[Start of section]
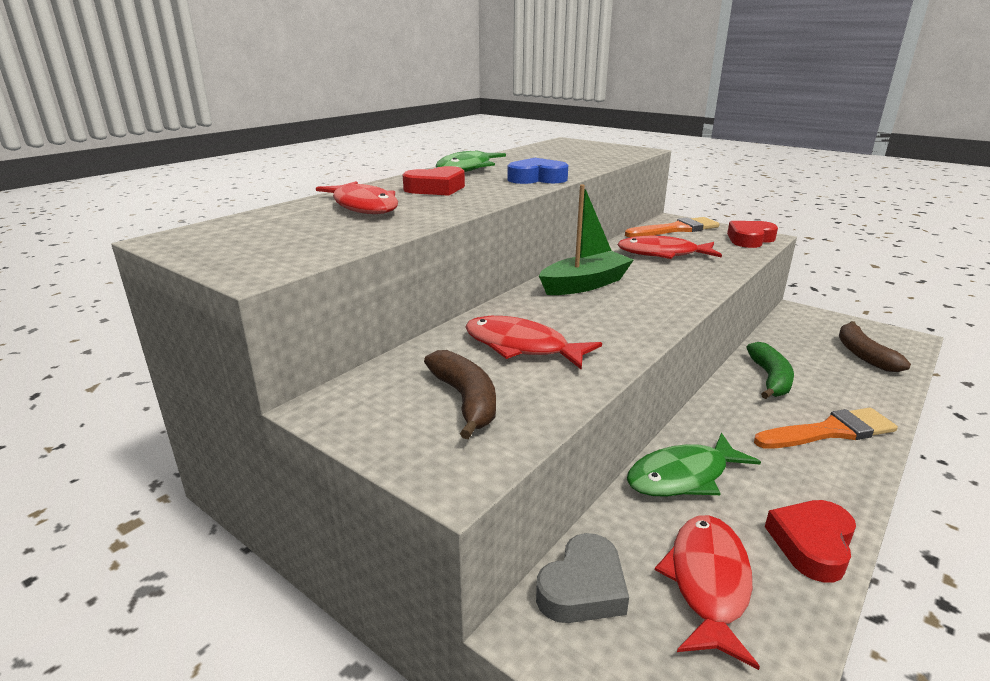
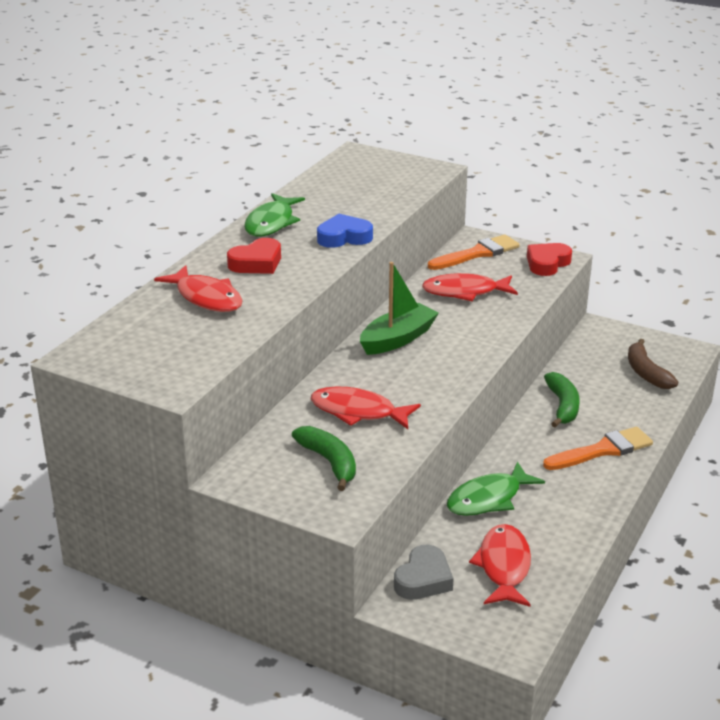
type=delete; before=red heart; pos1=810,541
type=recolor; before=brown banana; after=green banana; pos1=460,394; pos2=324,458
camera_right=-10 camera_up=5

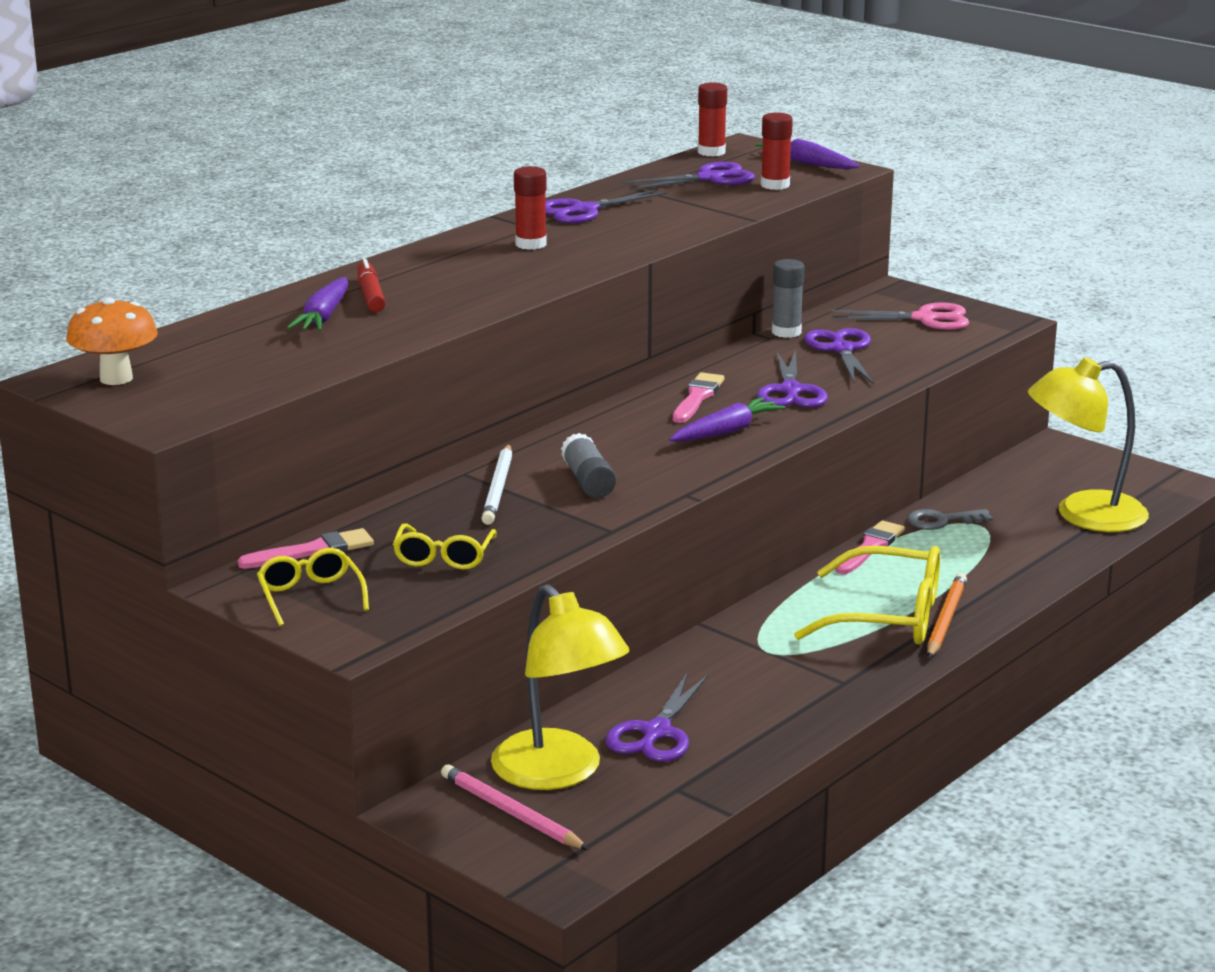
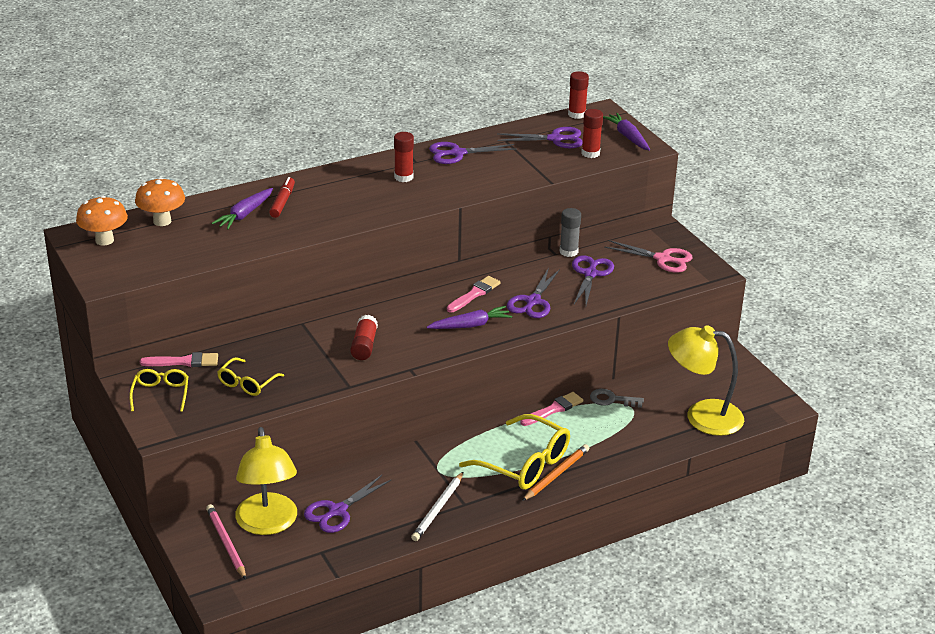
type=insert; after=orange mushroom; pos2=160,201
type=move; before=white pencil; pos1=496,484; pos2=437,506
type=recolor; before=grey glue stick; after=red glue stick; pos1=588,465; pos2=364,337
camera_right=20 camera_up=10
[End of section]
TASK DESCRIPTION:
Restate the records above word for word, without the pictures.

EXERCISE OUTPUT:
type=delete; before=red heart; pos1=810,541
type=recolor; before=brown banana; after=green banana; pos1=460,394; pos2=324,458
camera_right=-10 camera_up=5

type=insert; after=orange mushroom; pos2=160,201
type=move; before=white pencil; pos1=496,484; pos2=437,506
type=recolor; before=grey glue stick; after=red glue stick; pos1=588,465; pos2=364,337
camera_right=20 camera_up=10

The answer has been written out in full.